(SUPPLIED INFORMATION)
===

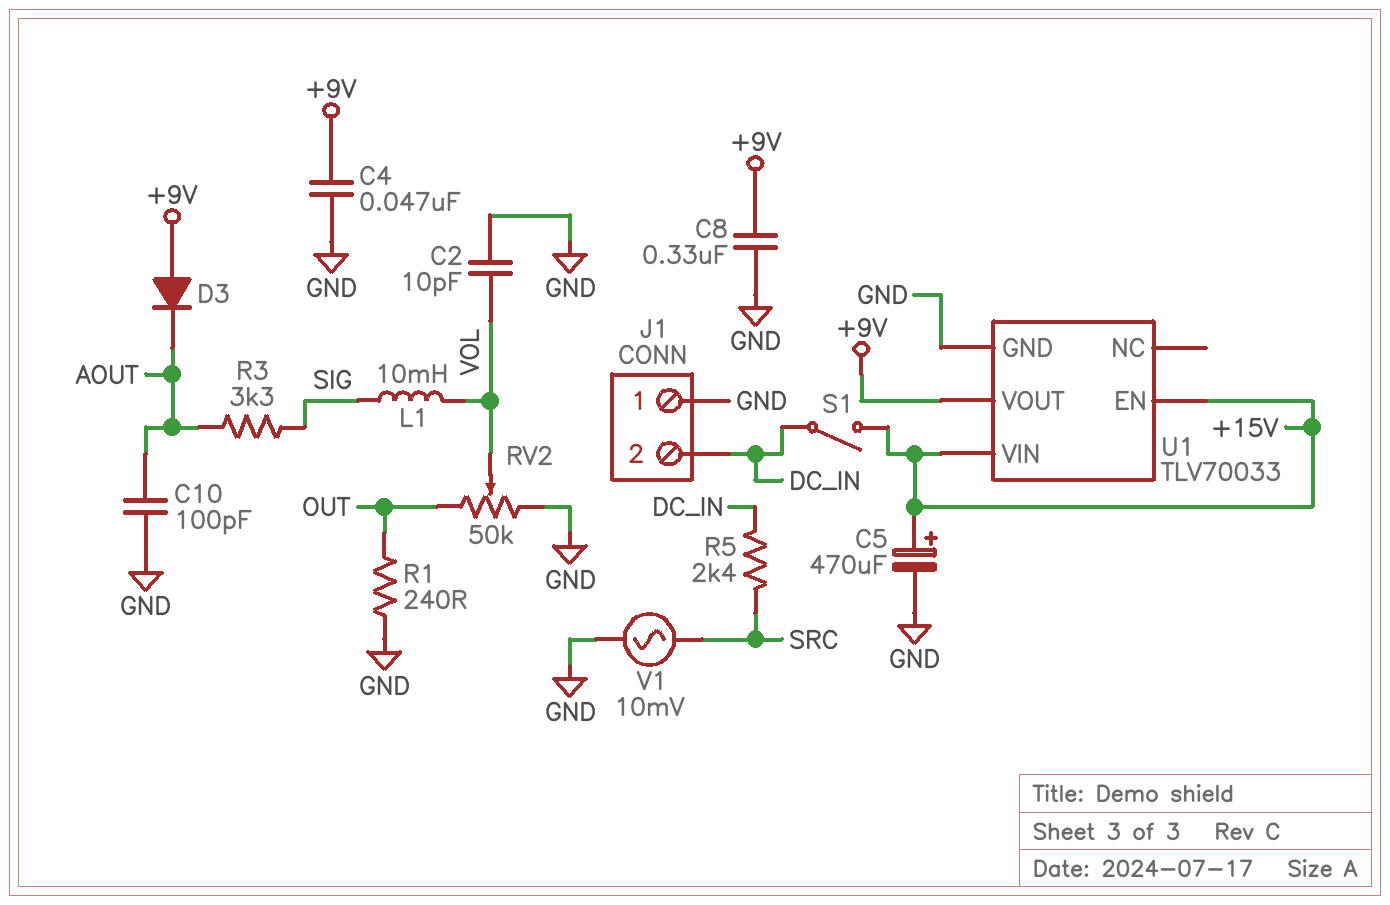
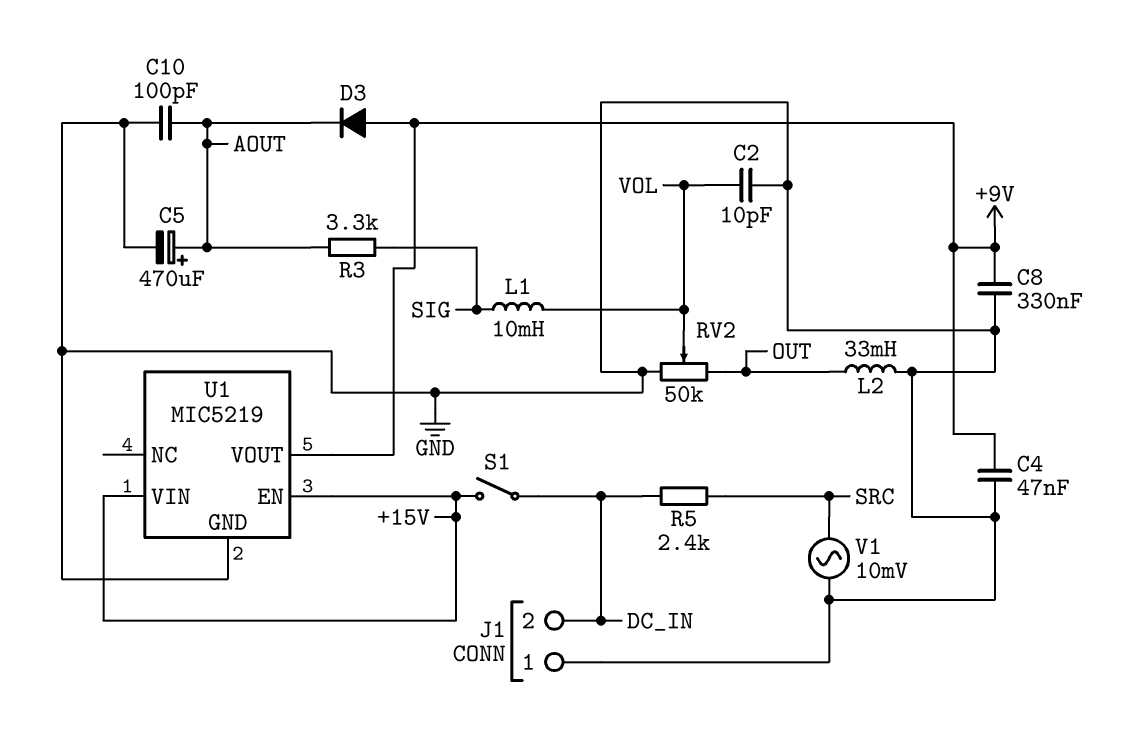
C5: 470uF (plus +15V, minus GND) -> 470uF (plus AOUT, minus GND)
L2: none -> 33mH (GND, OUT)
R1: 240 (GND, OUT) -> none
U1: TLV70033 -> MIC5219

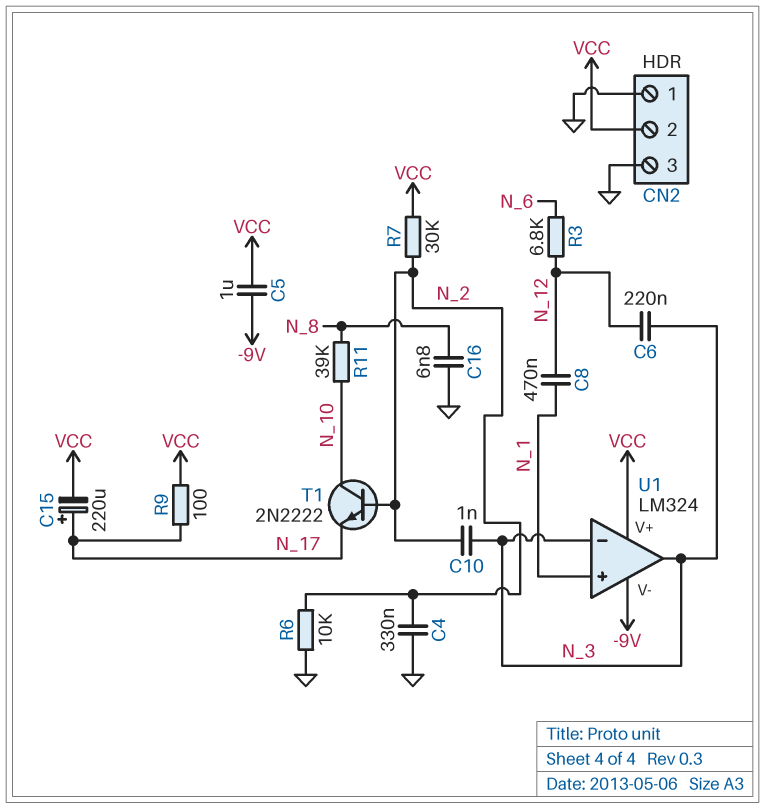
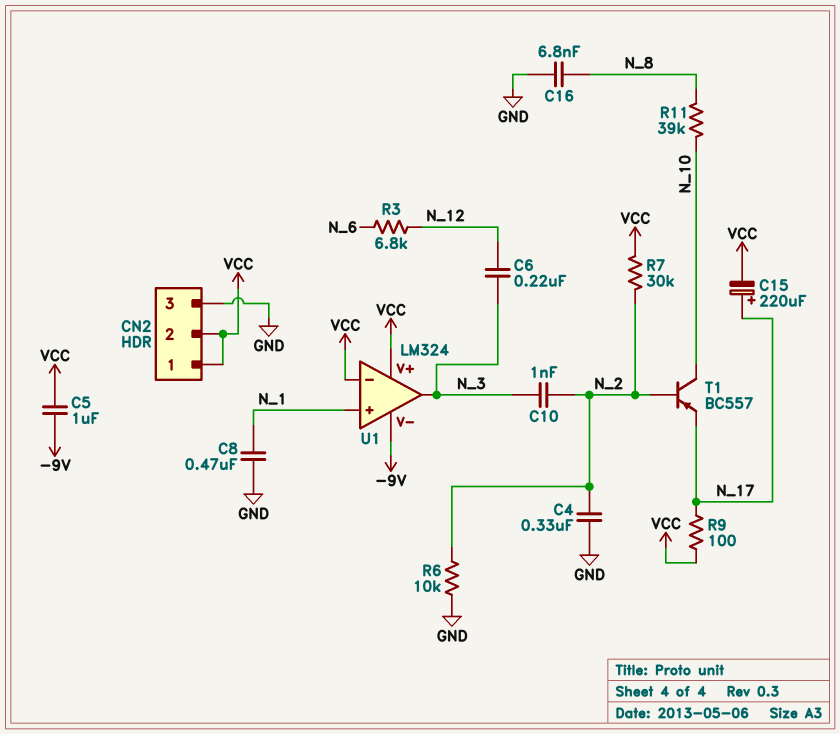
C8: 470nF (N_1, N_12) -> 470nF (GND, N_1)
CN2 pin 1: GND -> VCC
T1: NPN 2N2222 (B N_2, C N_10, E N_17) -> PNP BC557 (B N_2, C N_10, E N_17)
U1 pin in-: N_3 -> VCC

===

The line containing "T1: NPN 2N2222" and all lines after it, through the last line of the data, should be retyped exactly.

T1: NPN 2N2222 (B N_2, C N_10, E N_17) -> PNP BC557 (B N_2, C N_10, E N_17)
U1 pin in-: N_3 -> VCC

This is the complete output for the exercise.